▶ **ASSIGNMENT**: Transcribe the records below exactly as written, from the opening line through the line that contains "R203: none -> 3.3k (GND, NET4)".

▶ **EXCERPTED RECORDS**:

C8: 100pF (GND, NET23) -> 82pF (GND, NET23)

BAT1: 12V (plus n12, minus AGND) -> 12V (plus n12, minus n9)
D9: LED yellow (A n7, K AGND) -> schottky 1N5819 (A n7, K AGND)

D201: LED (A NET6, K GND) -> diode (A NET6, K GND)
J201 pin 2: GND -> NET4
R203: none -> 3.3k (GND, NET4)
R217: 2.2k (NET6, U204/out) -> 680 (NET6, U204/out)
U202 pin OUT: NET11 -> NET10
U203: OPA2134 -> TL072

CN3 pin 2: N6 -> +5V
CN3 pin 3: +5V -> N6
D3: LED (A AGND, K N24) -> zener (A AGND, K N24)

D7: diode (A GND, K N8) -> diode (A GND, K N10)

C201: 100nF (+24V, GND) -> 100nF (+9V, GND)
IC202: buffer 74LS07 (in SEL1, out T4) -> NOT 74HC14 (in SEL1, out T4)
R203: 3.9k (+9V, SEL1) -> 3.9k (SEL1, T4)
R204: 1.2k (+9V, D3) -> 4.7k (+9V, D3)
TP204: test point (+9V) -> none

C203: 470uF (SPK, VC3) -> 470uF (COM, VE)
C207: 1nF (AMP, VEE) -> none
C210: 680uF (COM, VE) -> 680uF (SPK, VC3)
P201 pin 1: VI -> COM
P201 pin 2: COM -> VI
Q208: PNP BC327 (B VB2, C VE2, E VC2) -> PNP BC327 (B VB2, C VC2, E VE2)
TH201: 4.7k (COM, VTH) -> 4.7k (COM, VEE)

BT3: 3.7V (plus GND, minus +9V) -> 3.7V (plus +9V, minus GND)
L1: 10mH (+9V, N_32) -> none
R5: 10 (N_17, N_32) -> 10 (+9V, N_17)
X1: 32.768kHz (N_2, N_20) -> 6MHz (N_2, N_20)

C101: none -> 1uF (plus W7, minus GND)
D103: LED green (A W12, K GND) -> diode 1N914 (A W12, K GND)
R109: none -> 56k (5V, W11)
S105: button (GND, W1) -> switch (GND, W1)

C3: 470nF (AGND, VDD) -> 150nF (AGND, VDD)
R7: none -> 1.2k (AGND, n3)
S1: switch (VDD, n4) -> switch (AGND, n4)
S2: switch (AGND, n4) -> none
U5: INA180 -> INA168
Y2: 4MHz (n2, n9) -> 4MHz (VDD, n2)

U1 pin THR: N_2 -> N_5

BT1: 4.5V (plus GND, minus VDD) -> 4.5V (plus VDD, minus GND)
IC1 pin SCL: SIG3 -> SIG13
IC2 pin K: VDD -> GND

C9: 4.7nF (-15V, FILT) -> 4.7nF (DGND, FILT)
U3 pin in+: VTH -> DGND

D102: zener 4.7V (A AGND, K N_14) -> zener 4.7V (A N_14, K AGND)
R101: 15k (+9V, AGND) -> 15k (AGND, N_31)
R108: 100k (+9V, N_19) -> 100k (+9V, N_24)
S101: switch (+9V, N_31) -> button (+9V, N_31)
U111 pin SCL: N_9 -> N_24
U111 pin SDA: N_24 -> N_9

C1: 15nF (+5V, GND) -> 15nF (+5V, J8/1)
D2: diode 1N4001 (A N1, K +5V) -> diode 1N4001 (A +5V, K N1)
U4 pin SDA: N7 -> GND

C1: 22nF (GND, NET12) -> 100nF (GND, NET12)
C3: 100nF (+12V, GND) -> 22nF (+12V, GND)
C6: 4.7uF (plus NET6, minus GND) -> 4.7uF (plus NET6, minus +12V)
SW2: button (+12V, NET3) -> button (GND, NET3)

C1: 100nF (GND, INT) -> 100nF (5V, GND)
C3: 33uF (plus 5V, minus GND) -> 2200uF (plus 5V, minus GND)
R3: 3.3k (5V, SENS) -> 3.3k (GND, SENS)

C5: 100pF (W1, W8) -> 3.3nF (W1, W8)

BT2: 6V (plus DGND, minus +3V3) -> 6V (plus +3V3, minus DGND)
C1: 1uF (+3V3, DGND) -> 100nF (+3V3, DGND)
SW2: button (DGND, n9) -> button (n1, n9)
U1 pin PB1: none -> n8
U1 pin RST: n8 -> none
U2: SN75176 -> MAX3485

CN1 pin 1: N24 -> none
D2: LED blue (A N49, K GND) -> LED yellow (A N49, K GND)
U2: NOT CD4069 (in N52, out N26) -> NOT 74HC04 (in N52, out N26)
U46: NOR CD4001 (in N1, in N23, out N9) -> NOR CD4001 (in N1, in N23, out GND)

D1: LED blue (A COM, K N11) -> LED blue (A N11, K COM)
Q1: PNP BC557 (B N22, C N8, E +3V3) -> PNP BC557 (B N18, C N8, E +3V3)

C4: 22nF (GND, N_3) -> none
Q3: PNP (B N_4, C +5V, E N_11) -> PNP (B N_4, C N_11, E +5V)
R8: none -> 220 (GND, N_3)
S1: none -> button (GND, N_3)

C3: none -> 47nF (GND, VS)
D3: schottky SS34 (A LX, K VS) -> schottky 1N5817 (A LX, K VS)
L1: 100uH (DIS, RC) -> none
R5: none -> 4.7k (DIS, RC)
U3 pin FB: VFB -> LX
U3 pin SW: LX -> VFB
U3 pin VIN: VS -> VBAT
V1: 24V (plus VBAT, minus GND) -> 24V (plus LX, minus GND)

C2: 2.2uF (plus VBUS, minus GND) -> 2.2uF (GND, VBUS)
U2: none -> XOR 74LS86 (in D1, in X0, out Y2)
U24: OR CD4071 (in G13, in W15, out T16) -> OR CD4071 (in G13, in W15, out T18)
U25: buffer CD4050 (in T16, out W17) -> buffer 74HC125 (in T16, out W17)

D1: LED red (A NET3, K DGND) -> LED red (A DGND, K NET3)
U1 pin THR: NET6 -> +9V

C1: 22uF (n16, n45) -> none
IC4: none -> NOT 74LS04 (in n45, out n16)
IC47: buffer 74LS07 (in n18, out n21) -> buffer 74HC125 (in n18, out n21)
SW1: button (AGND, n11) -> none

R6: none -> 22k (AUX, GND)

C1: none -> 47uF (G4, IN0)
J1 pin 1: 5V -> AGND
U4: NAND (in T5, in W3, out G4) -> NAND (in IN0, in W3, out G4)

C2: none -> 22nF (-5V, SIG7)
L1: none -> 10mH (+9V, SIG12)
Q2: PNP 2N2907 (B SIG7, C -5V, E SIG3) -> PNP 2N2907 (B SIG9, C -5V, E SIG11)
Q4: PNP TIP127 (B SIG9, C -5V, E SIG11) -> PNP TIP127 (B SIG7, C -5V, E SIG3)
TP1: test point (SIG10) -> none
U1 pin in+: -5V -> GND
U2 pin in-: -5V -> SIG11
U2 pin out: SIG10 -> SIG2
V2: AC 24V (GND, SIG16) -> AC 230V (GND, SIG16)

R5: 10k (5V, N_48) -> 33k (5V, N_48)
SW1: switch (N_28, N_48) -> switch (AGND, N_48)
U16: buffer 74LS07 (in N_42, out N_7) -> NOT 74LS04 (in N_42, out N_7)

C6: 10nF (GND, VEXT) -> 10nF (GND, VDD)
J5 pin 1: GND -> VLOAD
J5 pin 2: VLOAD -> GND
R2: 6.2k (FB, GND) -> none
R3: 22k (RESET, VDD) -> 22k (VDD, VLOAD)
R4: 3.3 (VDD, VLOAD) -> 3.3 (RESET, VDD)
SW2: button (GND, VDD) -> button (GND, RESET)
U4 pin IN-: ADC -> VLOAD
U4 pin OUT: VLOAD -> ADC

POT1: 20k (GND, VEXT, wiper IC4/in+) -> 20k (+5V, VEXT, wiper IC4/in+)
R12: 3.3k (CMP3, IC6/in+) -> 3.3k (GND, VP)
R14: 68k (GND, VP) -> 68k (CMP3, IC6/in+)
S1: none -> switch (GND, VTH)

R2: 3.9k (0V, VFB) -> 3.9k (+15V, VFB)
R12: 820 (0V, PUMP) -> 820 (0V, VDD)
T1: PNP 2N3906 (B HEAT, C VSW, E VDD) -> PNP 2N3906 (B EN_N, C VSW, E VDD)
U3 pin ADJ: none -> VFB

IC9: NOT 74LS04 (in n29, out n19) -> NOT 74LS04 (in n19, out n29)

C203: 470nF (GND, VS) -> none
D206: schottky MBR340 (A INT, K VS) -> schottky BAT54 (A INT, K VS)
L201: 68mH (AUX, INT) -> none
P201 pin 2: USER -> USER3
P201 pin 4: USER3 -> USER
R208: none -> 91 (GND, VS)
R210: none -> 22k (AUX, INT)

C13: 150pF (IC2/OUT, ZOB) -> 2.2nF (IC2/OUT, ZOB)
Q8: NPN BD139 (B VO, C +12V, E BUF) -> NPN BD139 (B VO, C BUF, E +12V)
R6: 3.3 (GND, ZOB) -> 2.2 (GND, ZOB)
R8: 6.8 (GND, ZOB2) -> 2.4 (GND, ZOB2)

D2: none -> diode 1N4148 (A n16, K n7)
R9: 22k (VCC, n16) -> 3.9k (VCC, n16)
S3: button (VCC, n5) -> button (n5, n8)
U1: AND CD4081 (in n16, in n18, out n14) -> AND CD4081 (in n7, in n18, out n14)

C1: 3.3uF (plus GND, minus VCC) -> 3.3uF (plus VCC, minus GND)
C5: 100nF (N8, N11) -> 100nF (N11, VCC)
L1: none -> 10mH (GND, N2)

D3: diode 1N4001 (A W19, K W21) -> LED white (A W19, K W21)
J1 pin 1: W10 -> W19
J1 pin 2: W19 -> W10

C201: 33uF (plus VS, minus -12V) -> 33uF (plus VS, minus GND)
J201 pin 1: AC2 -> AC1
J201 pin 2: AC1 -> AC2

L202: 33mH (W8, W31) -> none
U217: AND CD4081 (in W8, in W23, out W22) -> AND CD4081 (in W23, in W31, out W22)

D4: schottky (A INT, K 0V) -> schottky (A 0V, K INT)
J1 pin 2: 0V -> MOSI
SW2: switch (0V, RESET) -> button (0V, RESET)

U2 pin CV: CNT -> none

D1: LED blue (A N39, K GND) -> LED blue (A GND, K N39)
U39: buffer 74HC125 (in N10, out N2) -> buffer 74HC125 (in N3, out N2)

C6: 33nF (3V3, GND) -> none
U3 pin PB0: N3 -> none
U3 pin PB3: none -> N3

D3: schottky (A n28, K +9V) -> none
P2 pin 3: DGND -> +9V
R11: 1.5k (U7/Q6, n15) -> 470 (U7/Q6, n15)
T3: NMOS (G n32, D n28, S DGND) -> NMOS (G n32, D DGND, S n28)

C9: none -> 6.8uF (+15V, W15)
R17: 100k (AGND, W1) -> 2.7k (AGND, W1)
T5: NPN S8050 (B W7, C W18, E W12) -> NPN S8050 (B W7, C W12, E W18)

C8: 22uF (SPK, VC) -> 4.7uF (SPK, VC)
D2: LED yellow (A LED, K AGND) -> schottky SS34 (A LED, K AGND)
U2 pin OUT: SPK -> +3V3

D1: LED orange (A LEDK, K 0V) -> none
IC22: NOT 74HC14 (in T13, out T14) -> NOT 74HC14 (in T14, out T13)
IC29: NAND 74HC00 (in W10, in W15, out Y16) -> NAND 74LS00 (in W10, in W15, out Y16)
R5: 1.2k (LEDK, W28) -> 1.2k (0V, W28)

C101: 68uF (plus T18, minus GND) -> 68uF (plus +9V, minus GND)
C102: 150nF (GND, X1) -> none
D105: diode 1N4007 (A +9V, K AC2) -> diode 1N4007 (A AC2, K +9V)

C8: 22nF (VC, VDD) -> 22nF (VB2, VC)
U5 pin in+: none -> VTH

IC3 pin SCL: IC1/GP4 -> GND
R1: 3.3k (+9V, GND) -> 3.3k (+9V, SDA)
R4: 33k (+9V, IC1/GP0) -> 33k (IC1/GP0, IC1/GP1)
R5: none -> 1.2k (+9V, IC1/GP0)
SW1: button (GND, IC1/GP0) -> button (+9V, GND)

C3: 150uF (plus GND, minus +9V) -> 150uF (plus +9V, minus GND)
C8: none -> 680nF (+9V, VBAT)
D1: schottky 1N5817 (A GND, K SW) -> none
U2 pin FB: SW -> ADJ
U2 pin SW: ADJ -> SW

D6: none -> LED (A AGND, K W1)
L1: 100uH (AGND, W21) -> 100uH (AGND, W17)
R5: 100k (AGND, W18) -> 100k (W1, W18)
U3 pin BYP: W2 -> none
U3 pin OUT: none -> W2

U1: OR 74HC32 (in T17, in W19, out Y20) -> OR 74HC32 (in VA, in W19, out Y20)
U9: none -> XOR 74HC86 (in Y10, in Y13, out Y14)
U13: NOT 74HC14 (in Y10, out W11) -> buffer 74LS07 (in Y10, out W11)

▶ **FINISHED EXERCISE**:
C8: 100pF (GND, NET23) -> 82pF (GND, NET23)

BAT1: 12V (plus n12, minus AGND) -> 12V (plus n12, minus n9)
D9: LED yellow (A n7, K AGND) -> schottky 1N5819 (A n7, K AGND)

D201: LED (A NET6, K GND) -> diode (A NET6, K GND)
J201 pin 2: GND -> NET4
R203: none -> 3.3k (GND, NET4)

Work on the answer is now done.